▶ Problem description
Word for word, restate the data that follows, omitting the images.

▶ Given information
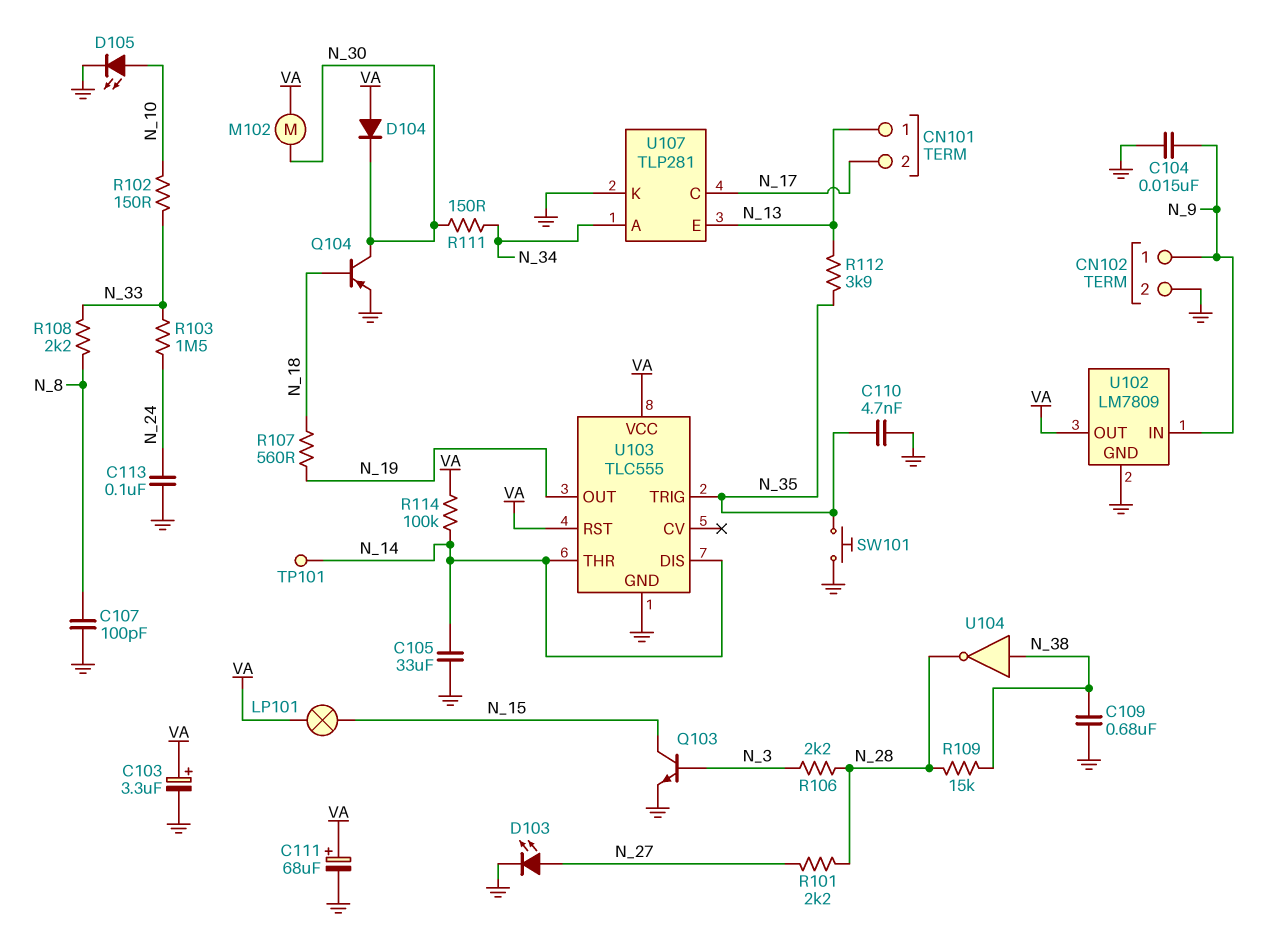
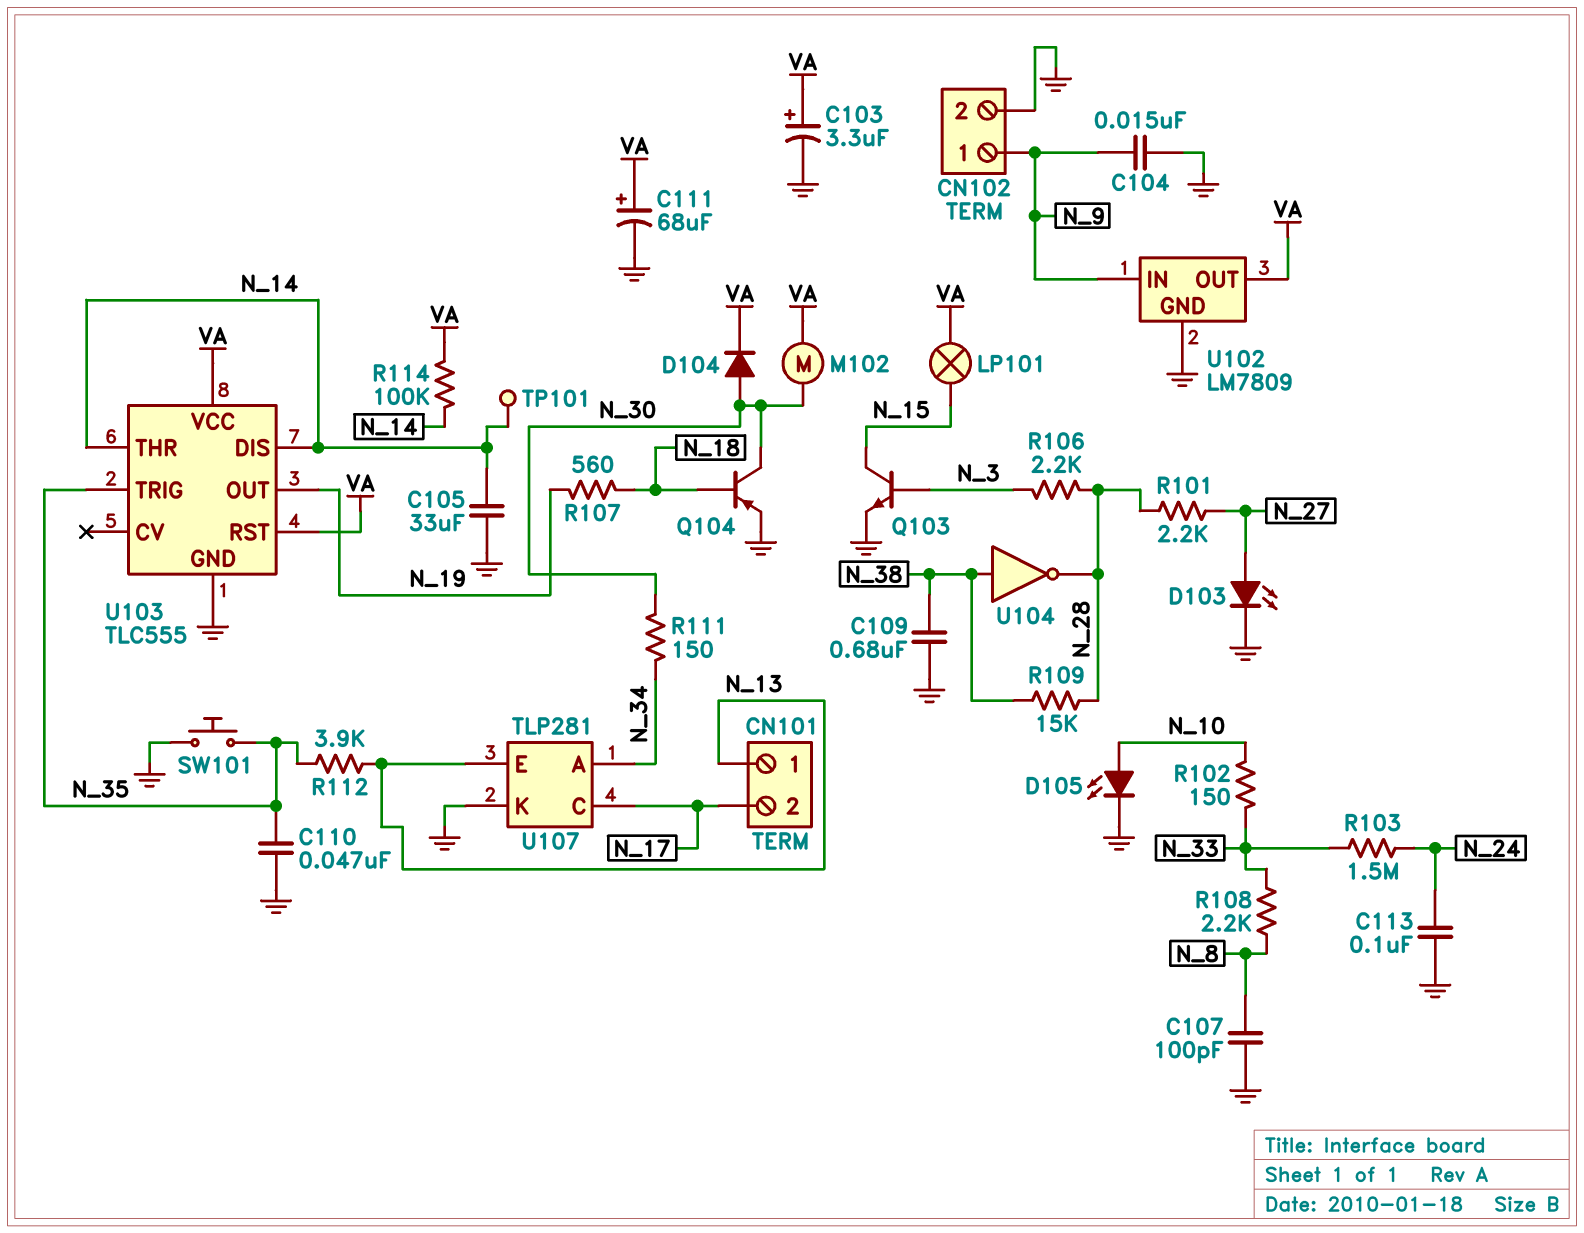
C110: 4.7nF (GND, N_35) -> 47nF (GND, N_35)
D104: diode (A VA, K N_30) -> diode (A N_30, K VA)

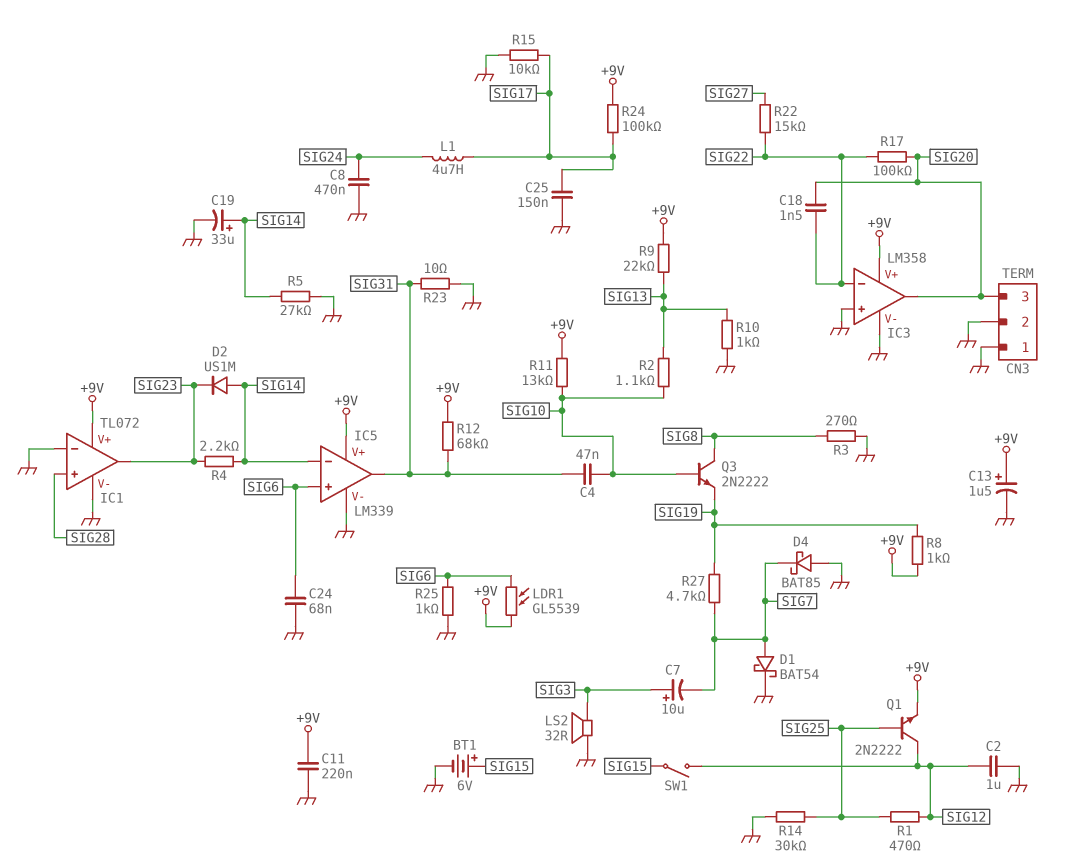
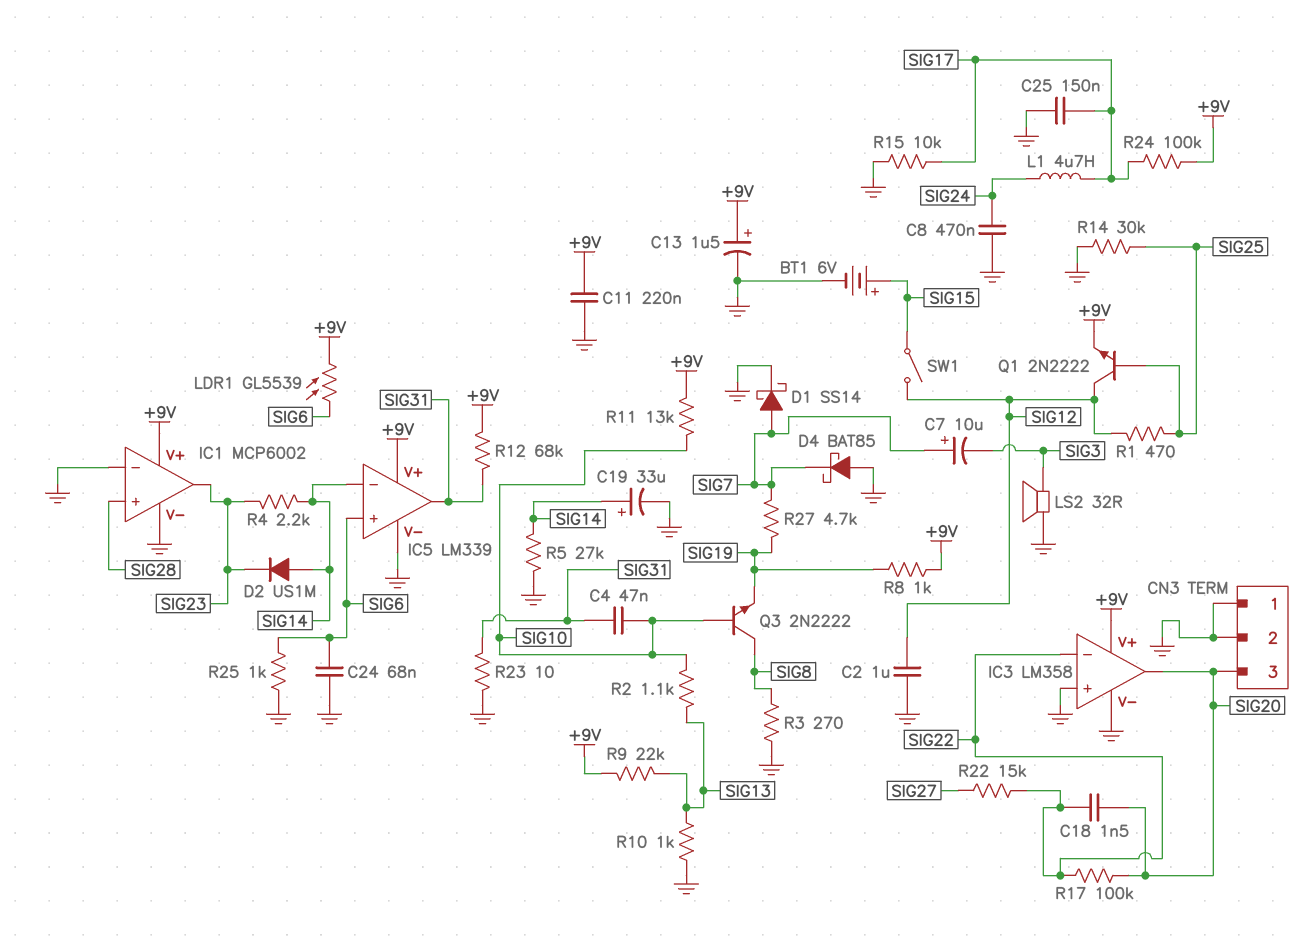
C7: 10uF (plus SIG3, minus SIG7) -> 10uF (plus SIG7, minus SIG3)
D1: schottky BAT54 (A SIG7, K GND) -> schottky SS14 (A SIG7, K GND)
IC1: TL072 -> MCP6002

▶ Response for this exercise
C110: 4.7nF (GND, N_35) -> 47nF (GND, N_35)
D104: diode (A VA, K N_30) -> diode (A N_30, K VA)

C7: 10uF (plus SIG3, minus SIG7) -> 10uF (plus SIG7, minus SIG3)
D1: schottky BAT54 (A SIG7, K GND) -> schottky SS14 (A SIG7, K GND)
IC1: TL072 -> MCP6002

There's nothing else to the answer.